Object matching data
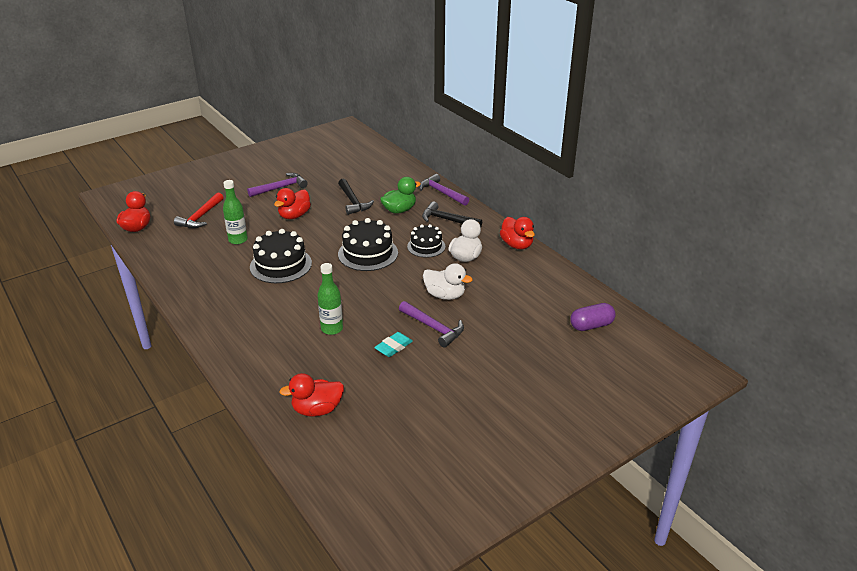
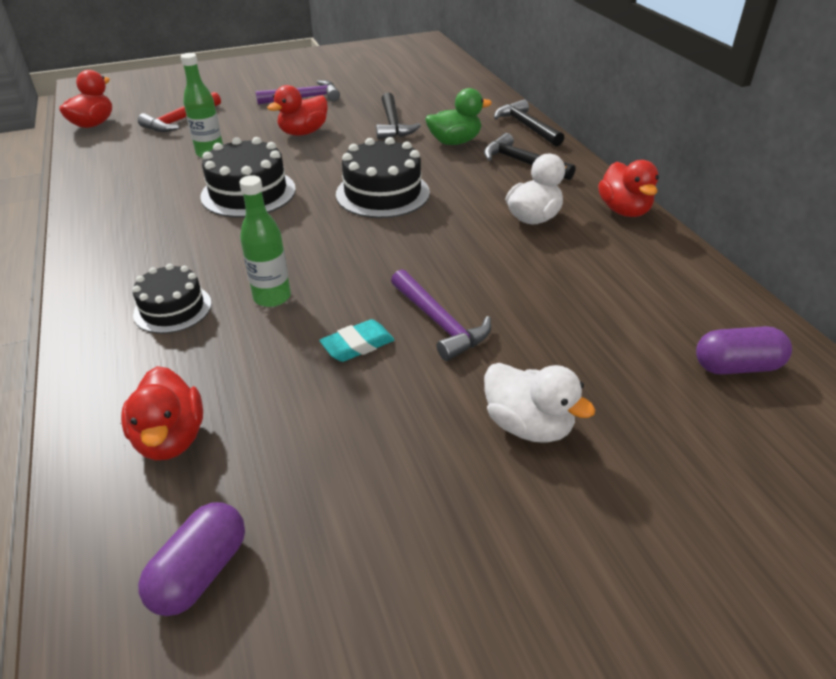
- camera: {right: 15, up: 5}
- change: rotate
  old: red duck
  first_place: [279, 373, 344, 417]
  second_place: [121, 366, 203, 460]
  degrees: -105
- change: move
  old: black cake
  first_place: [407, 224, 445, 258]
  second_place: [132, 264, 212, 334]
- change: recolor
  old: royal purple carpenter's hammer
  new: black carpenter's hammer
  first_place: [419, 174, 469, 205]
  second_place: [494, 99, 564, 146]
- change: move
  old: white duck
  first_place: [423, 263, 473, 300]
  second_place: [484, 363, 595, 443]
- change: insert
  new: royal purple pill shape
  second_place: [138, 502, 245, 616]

Exercise requirements —
All lines with the word "royal" are needed; pull them from the entries and copy each.

Answer box —
  old: royal purple carpenter's hammer
  new: royal purple pill shape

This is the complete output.